## EXERCISE OBJECTIVE:
Print each of the following records again, unchanged, line for line.

## DATA:
------------------------------

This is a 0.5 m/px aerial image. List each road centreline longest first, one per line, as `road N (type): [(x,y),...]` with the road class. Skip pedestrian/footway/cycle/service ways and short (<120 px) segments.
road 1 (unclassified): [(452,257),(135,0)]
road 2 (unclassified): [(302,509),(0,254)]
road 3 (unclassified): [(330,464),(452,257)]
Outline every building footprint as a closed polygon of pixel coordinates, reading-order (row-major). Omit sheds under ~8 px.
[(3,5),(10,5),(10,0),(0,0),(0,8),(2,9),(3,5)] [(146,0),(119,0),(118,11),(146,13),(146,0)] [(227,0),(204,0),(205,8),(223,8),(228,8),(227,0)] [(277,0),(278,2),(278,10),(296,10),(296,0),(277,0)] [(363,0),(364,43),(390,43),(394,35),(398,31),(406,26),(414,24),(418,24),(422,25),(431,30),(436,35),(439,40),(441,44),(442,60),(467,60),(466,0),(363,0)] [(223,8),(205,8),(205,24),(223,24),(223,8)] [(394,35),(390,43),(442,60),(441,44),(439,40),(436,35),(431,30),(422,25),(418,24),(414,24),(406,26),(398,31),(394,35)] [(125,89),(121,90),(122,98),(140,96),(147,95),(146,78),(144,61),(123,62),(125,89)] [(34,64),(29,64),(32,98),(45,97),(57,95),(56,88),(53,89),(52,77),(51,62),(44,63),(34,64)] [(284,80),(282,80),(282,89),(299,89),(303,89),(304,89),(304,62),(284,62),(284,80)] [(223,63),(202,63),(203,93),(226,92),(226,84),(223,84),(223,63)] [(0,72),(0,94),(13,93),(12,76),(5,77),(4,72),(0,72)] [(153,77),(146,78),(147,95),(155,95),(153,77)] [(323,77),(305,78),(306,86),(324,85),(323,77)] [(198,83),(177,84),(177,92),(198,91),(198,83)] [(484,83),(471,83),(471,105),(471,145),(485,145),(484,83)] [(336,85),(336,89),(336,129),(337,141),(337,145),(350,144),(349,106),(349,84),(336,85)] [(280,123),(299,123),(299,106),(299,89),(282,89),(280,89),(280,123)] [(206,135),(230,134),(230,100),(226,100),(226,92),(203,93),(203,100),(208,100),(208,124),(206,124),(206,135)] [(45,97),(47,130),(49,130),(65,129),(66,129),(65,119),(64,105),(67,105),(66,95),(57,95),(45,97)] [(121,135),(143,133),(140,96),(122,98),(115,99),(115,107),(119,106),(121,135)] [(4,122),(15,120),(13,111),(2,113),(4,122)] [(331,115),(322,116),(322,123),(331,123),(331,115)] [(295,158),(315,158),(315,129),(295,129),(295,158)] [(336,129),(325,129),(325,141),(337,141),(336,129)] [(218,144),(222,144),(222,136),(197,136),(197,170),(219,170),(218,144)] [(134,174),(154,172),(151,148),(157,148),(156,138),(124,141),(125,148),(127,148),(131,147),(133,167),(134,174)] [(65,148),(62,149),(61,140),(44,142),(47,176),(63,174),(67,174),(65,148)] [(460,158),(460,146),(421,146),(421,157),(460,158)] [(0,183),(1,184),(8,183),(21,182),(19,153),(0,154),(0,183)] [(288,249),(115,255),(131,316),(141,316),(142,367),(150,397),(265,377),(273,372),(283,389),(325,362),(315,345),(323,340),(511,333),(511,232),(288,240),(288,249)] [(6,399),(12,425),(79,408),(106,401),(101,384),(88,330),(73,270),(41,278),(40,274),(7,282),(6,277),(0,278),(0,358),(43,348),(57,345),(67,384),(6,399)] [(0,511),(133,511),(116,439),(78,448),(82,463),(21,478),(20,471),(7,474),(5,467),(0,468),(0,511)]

------------------------------

## WRITTEN ANSWER:
This is a 0.5 m/px aerial image. List each road centreline longest first, one per line, as `road N (type): [(x,y),...]` with the road class. Skip pedestrian/footway/cycle/service ways and short (<120 px) segments.
road 1 (unclassified): [(452,257),(135,0)]
road 2 (unclassified): [(302,509),(0,254)]
road 3 (unclassified): [(330,464),(452,257)]
Outline every building footprint as a closed polygon of pixel coordinates, reading-order (row-major). Omit sheds under ~8 px.
[(3,5),(10,5),(10,0),(0,0),(0,8),(2,9),(3,5)] [(146,0),(119,0),(118,11),(146,13),(146,0)] [(227,0),(204,0),(205,8),(223,8),(228,8),(227,0)] [(277,0),(278,2),(278,10),(296,10),(296,0),(277,0)] [(363,0),(364,43),(390,43),(394,35),(398,31),(406,26),(414,24),(418,24),(422,25),(431,30),(436,35),(439,40),(441,44),(442,60),(467,60),(466,0),(363,0)] [(223,8),(205,8),(205,24),(223,24),(223,8)] [(394,35),(390,43),(442,60),(441,44),(439,40),(436,35),(431,30),(422,25),(418,24),(414,24),(406,26),(398,31),(394,35)] [(125,89),(121,90),(122,98),(140,96),(147,95),(146,78),(144,61),(123,62),(125,89)] [(34,64),(29,64),(32,98),(45,97),(57,95),(56,88),(53,89),(52,77),(51,62),(44,63),(34,64)] [(284,80),(282,80),(282,89),(299,89),(303,89),(304,89),(304,62),(284,62),(284,80)] [(223,63),(202,63),(203,93),(226,92),(226,84),(223,84),(223,63)] [(0,72),(0,94),(13,93),(12,76),(5,77),(4,72),(0,72)] [(153,77),(146,78),(147,95),(155,95),(153,77)] [(323,77),(305,78),(306,86),(324,85),(323,77)] [(198,83),(177,84),(177,92),(198,91),(198,83)] [(484,83),(471,83),(471,105),(471,145),(485,145),(484,83)] [(336,85),(336,89),(336,129),(337,141),(337,145),(350,144),(349,106),(349,84),(336,85)] [(280,123),(299,123),(299,106),(299,89),(282,89),(280,89),(280,123)] [(206,135),(230,134),(230,100),(226,100),(226,92),(203,93),(203,100),(208,100),(208,124),(206,124),(206,135)] [(45,97),(47,130),(49,130),(65,129),(66,129),(65,119),(64,105),(67,105),(66,95),(57,95),(45,97)] [(121,135),(143,133),(140,96),(122,98),(115,99),(115,107),(119,106),(121,135)] [(4,122),(15,120),(13,111),(2,113),(4,122)] [(331,115),(322,116),(322,123),(331,123),(331,115)] [(295,158),(315,158),(315,129),(295,129),(295,158)] [(336,129),(325,129),(325,141),(337,141),(336,129)] [(218,144),(222,144),(222,136),(197,136),(197,170),(219,170),(218,144)] [(134,174),(154,172),(151,148),(157,148),(156,138),(124,141),(125,148),(127,148),(131,147),(133,167),(134,174)] [(65,148),(62,149),(61,140),(44,142),(47,176),(63,174),(67,174),(65,148)] [(460,158),(460,146),(421,146),(421,157),(460,158)] [(0,183),(1,184),(8,183),(21,182),(19,153),(0,154),(0,183)] [(288,249),(115,255),(131,316),(141,316),(142,367),(150,397),(265,377),(273,372),(283,389),(325,362),(315,345),(323,340),(511,333),(511,232),(288,240),(288,249)] [(6,399),(12,425),(79,408),(106,401),(101,384),(88,330),(73,270),(41,278),(40,274),(7,282),(6,277),(0,278),(0,358),(43,348),(57,345),(67,384),(6,399)] [(0,511),(133,511),(116,439),(78,448),(82,463),(21,478),(20,471),(7,474),(5,467),(0,468),(0,511)]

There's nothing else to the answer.